(Data on locating visible targets)
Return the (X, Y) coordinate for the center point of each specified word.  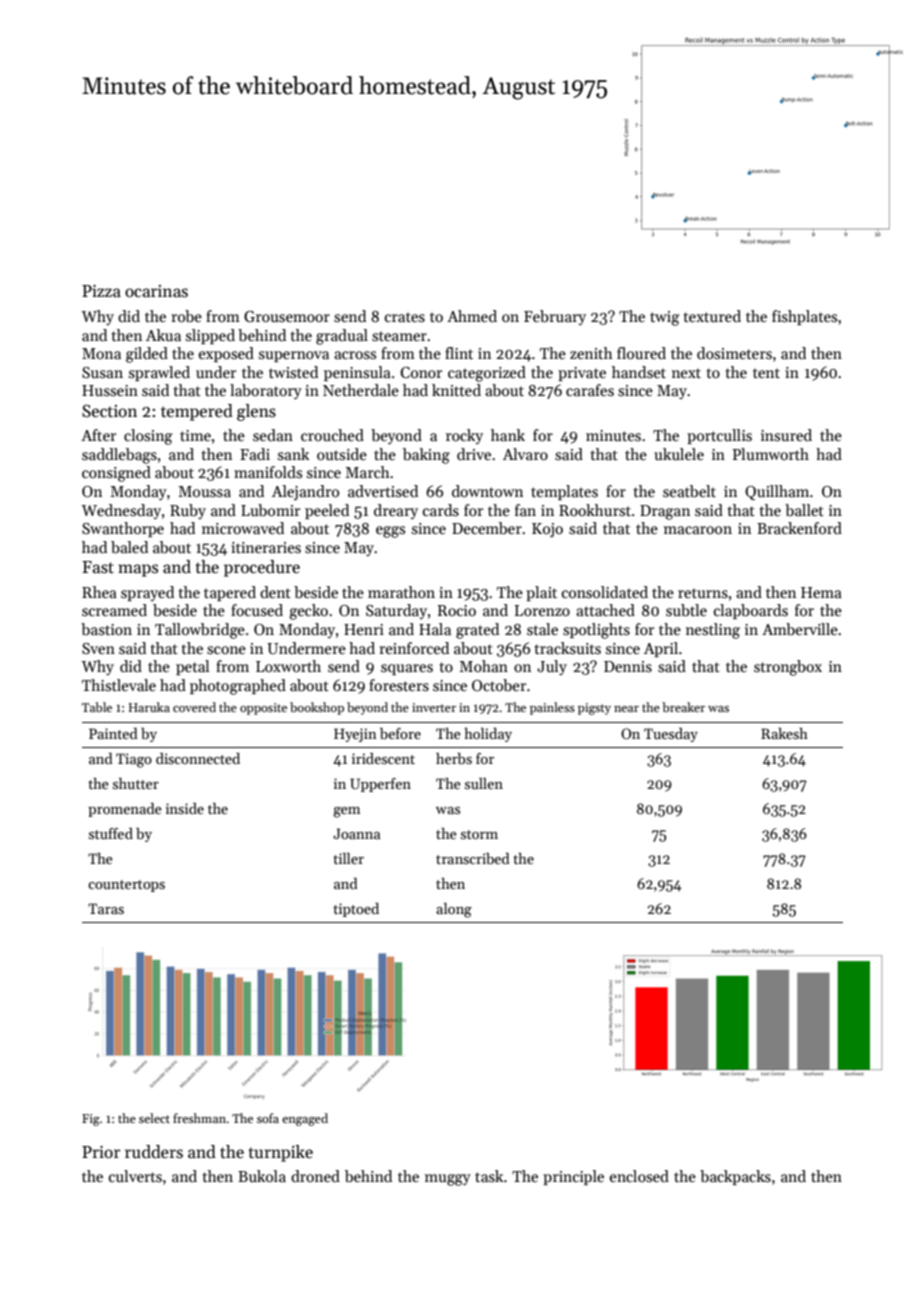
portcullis (719, 436)
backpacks (735, 1177)
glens (256, 412)
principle (573, 1177)
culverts (135, 1176)
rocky (464, 436)
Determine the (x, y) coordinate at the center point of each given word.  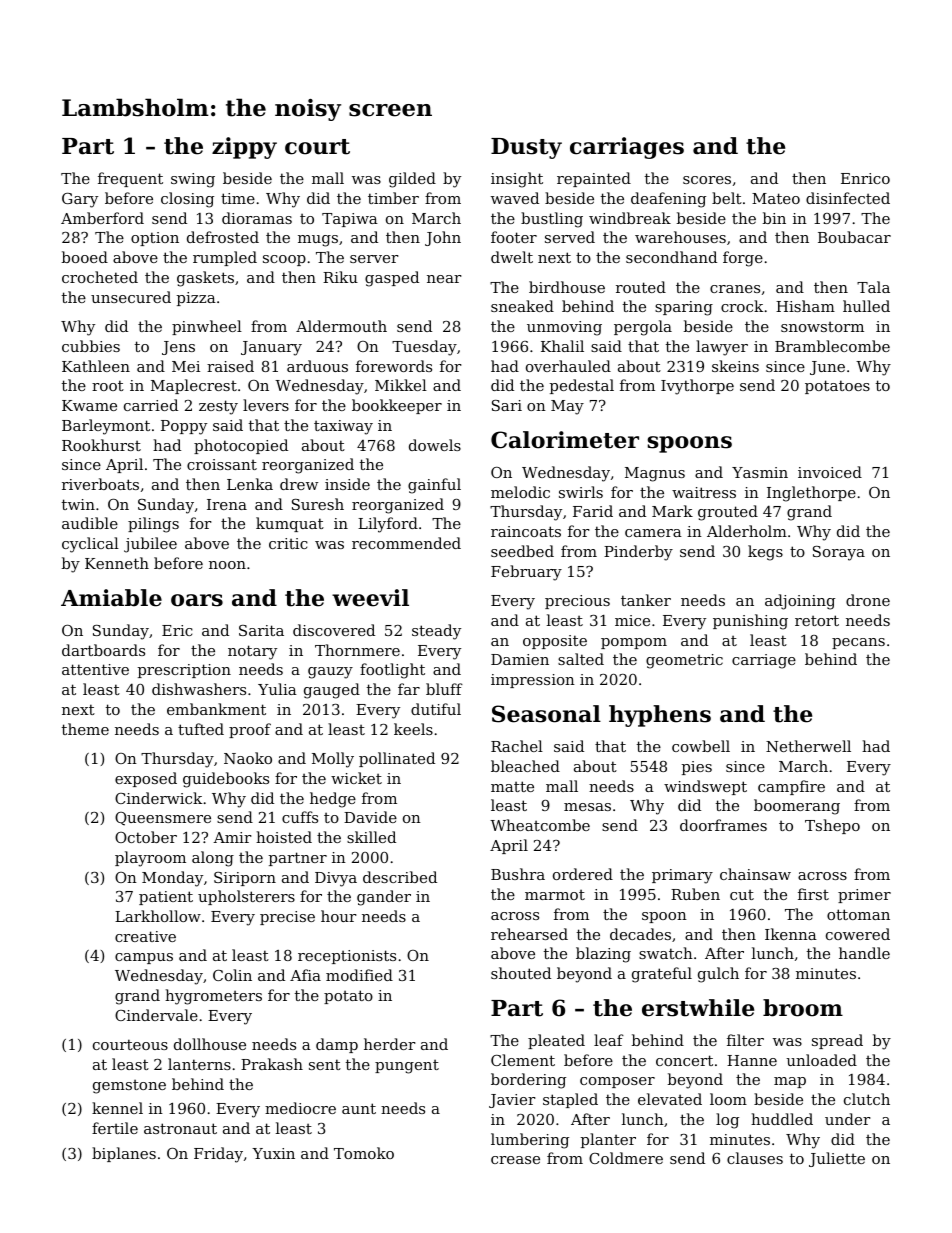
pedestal (582, 386)
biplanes (124, 1154)
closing (187, 200)
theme (85, 729)
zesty (218, 407)
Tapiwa (350, 220)
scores (707, 180)
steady (436, 632)
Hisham (805, 306)
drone (868, 600)
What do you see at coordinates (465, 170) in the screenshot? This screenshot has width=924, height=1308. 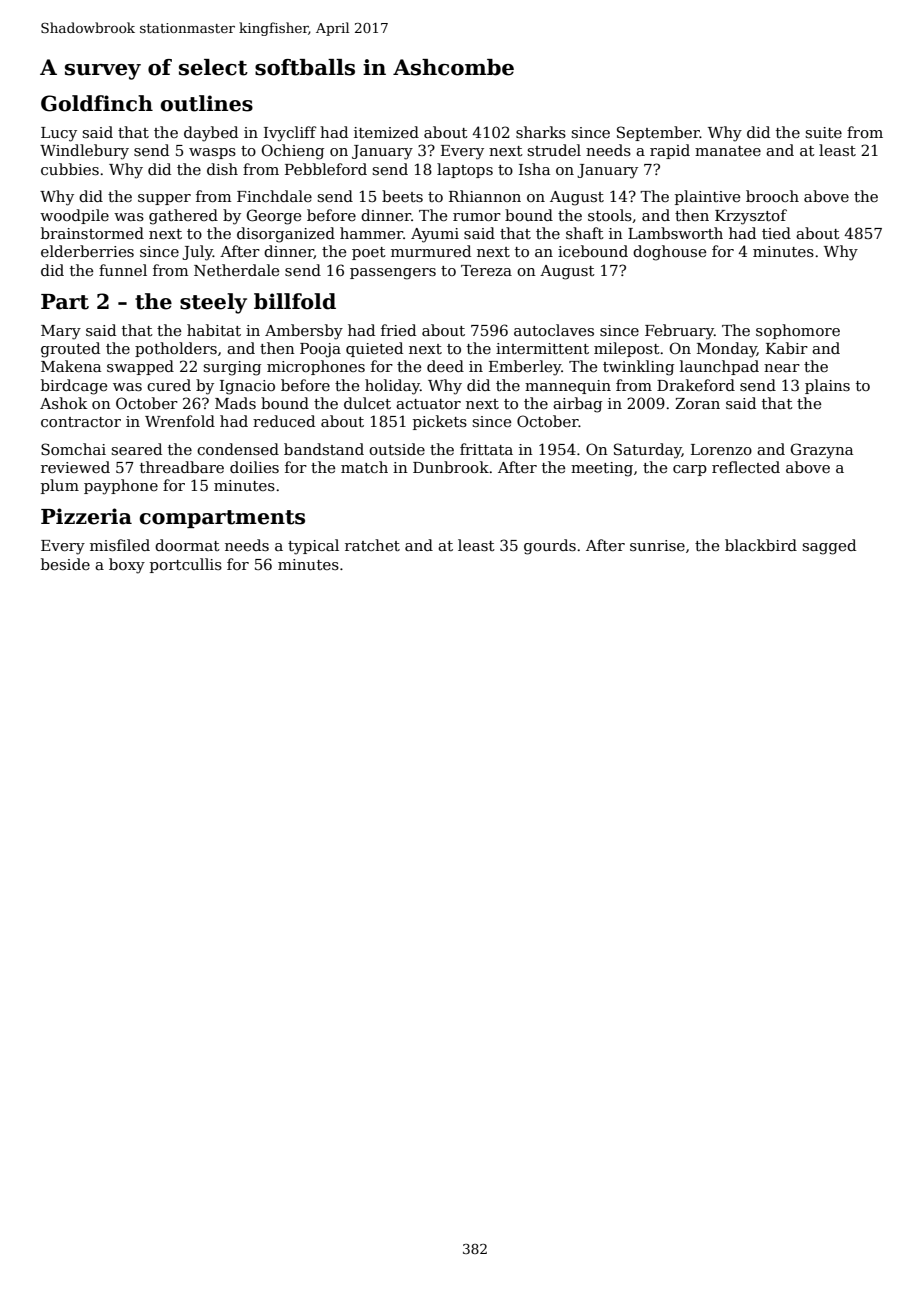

OBJECTIVE: Please write out the listing above word for word, leaving out the pictures.

TASK SOLUTION:
Return the (X, Y) coordinate for the center point of each specified word.  
portcullis (719, 436)
backpacks (735, 1177)
glens (256, 412)
principle (573, 1177)
culverts (135, 1176)
rocky (464, 436)
Determine the (x, y) coordinate at the center point of each given word.  
pedestal (582, 386)
biplanes (124, 1154)
closing (187, 200)
theme (85, 729)
zesty (218, 407)
Tapiwa (350, 220)
scores (707, 180)
steady (436, 632)
Hisham (805, 306)
drone (868, 600)
What do you see at coordinates (465, 170) in the screenshot? This screenshot has width=924, height=1308. 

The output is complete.